##### MATERIAL SUPPLIED

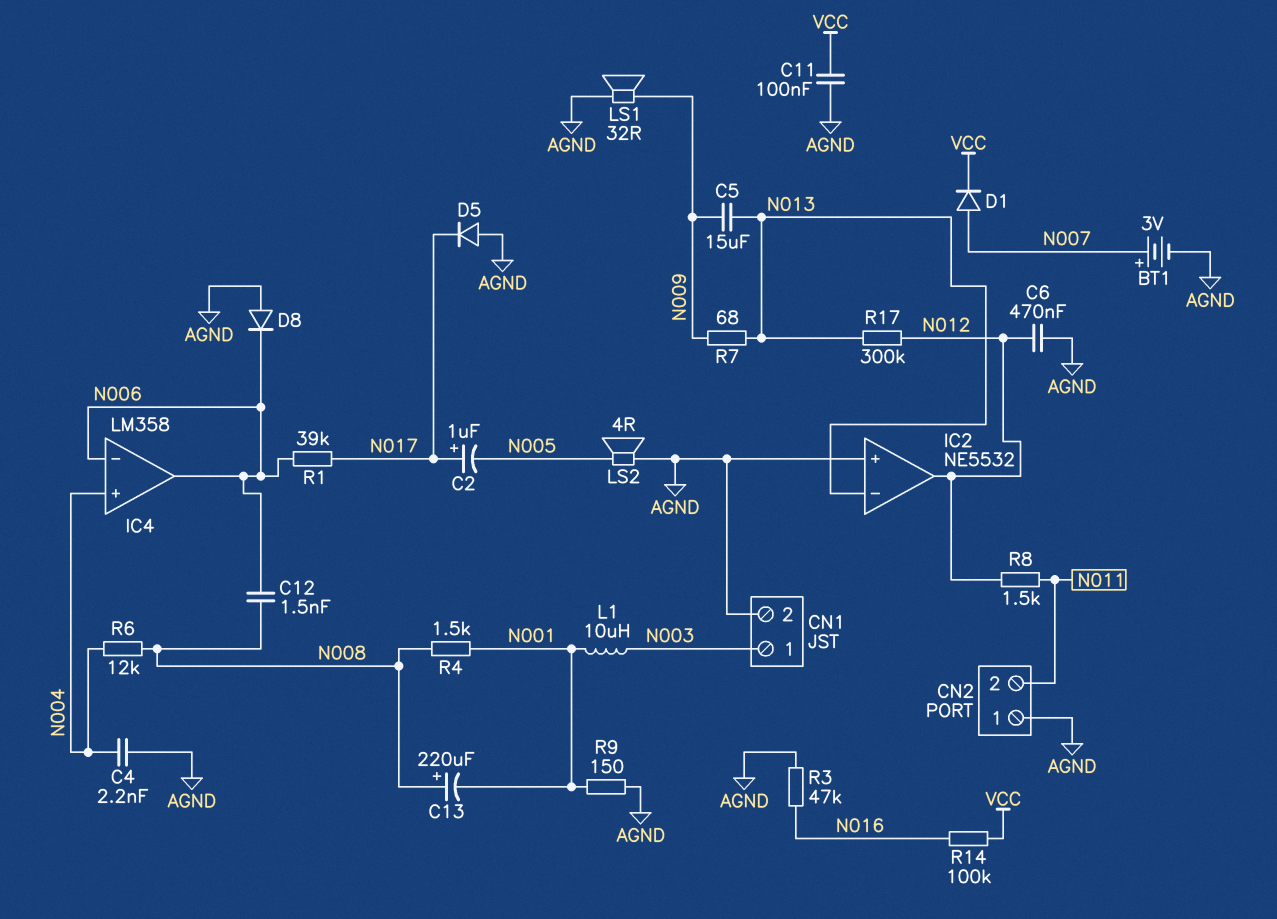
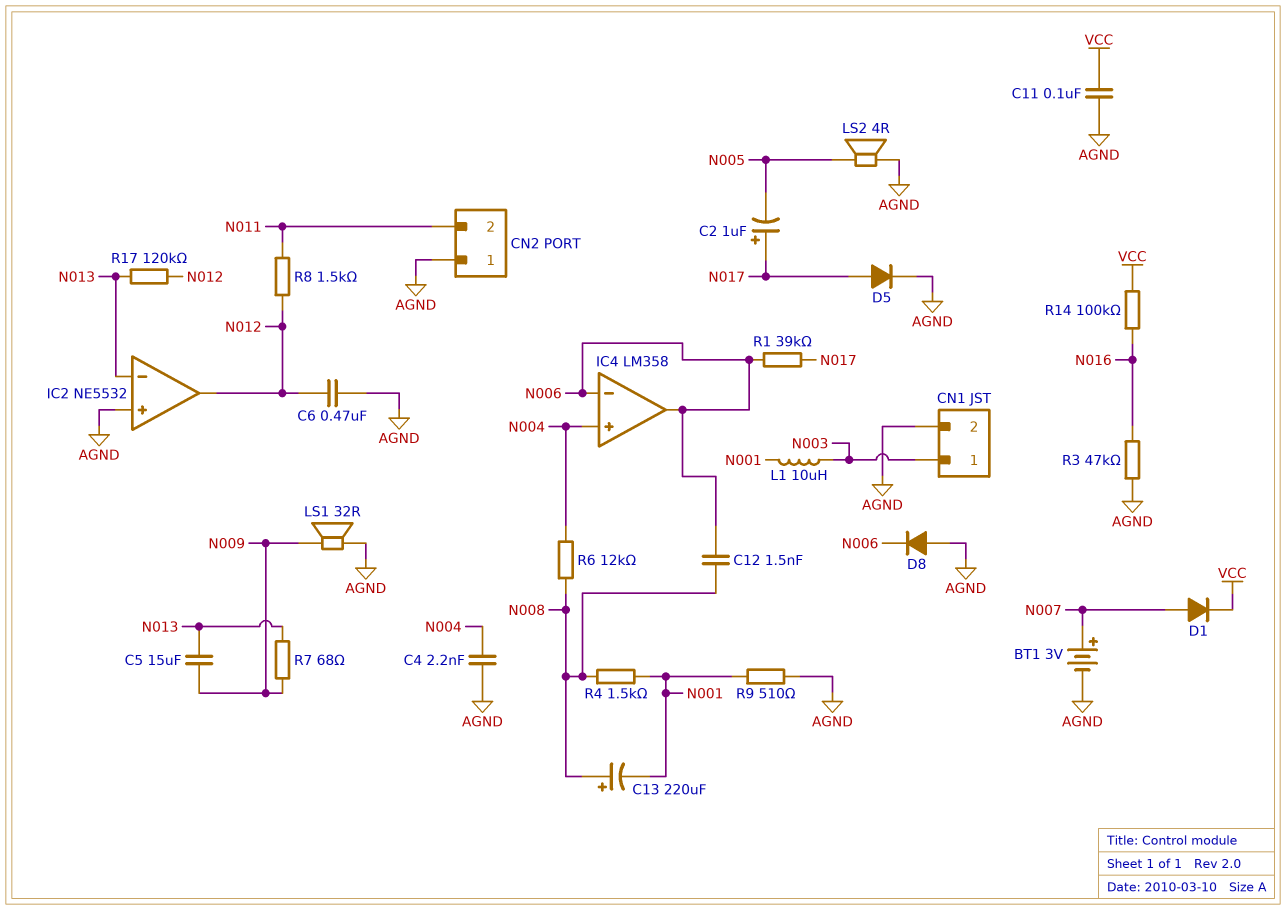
D5: diode (A AGND, K N017) -> diode (A N017, K AGND)
R9: 150 (AGND, N001) -> 510 (AGND, N001)
R17: 300k (N012, N013) -> 120k (N012, N013)

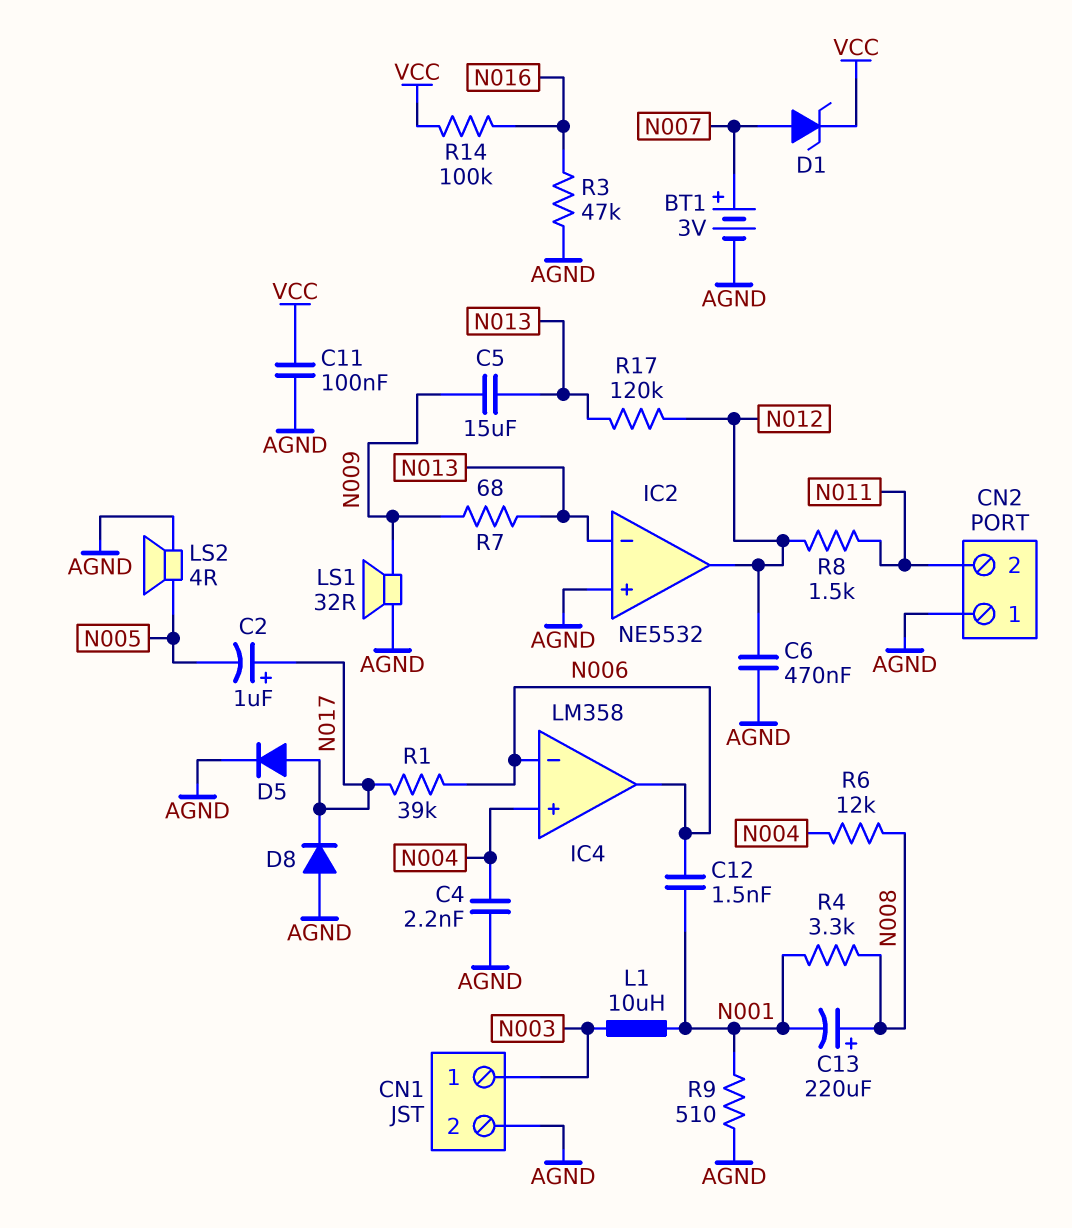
C12: 1.5nF (N006, N008) -> 1.5nF (N001, N006)
D1: diode (A N007, K VCC) -> zener (A N007, K VCC)
D8: diode (A AGND, K N006) -> diode (A AGND, K N017)
R4: 1.5k (N001, N008) -> 3.3k (N001, N008)

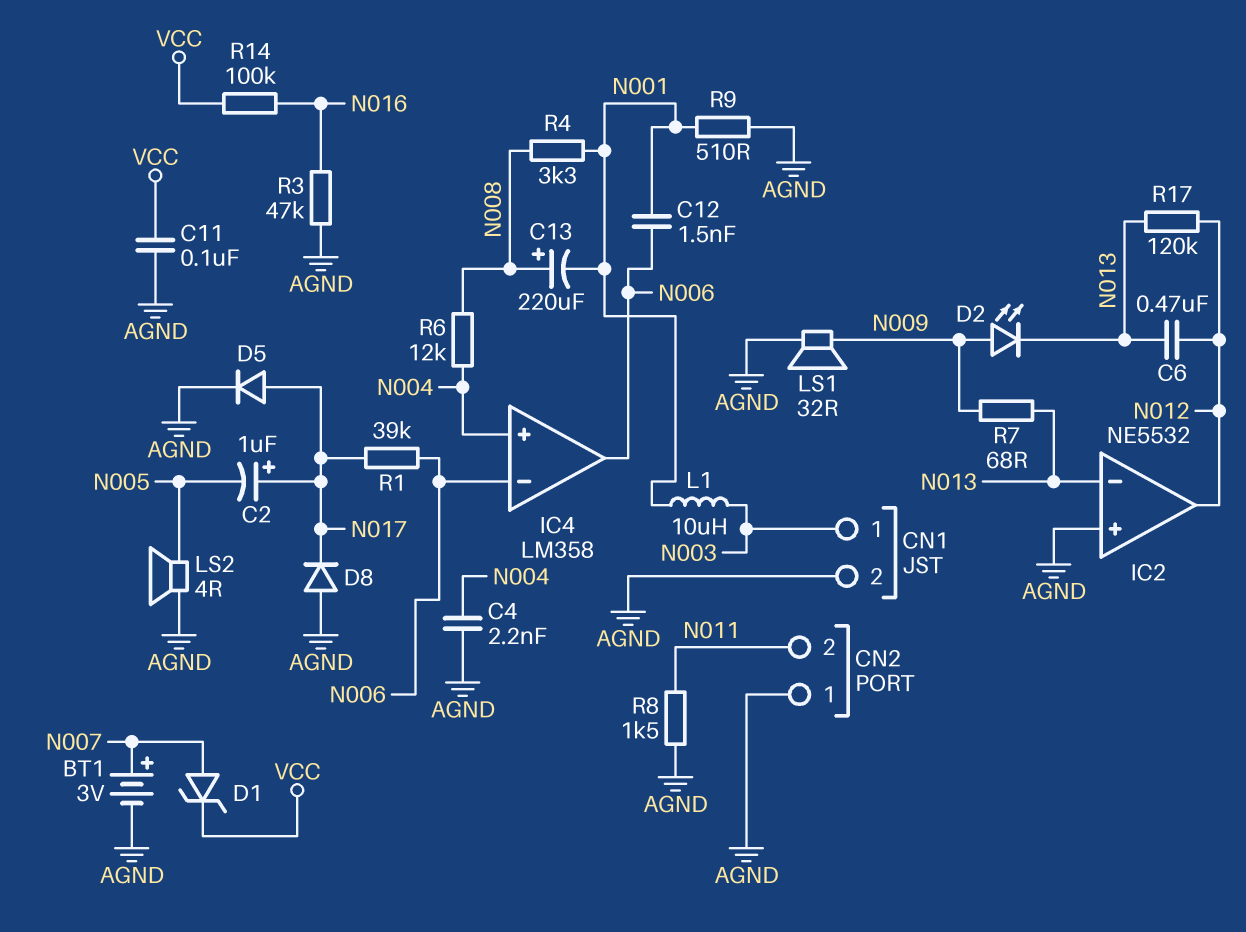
C5: 15uF (N009, N013) -> none
C6: 470nF (AGND, N012) -> 470nF (N012, N013)
D2: none -> LED (A N009, K N013)
R8: 1.5k (N011, N012) -> 1.5k (AGND, N011)

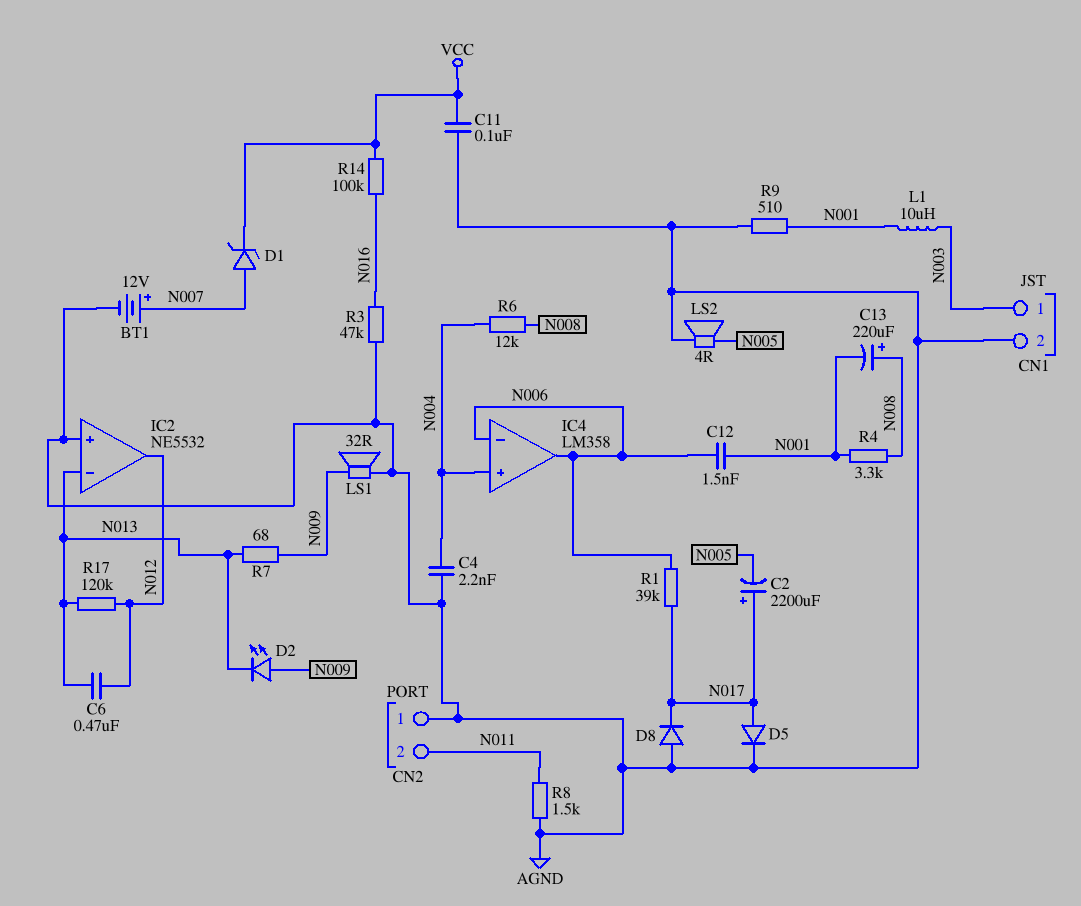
BT1: 3V (plus N007, minus AGND) -> 12V (plus N007, minus AGND)
C2: 1uF (plus N017, minus N005) -> 2200uF (plus N017, minus N005)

##########

#### ABOUT THIS TASK:
The records above must be output exactly, except for their pictures.

#### FINISHED TASK:
D5: diode (A AGND, K N017) -> diode (A N017, K AGND)
R9: 150 (AGND, N001) -> 510 (AGND, N001)
R17: 300k (N012, N013) -> 120k (N012, N013)

C12: 1.5nF (N006, N008) -> 1.5nF (N001, N006)
D1: diode (A N007, K VCC) -> zener (A N007, K VCC)
D8: diode (A AGND, K N006) -> diode (A AGND, K N017)
R4: 1.5k (N001, N008) -> 3.3k (N001, N008)

C5: 15uF (N009, N013) -> none
C6: 470nF (AGND, N012) -> 470nF (N012, N013)
D2: none -> LED (A N009, K N013)
R8: 1.5k (N011, N012) -> 1.5k (AGND, N011)

BT1: 3V (plus N007, minus AGND) -> 12V (plus N007, minus AGND)
C2: 1uF (plus N017, minus N005) -> 2200uF (plus N017, minus N005)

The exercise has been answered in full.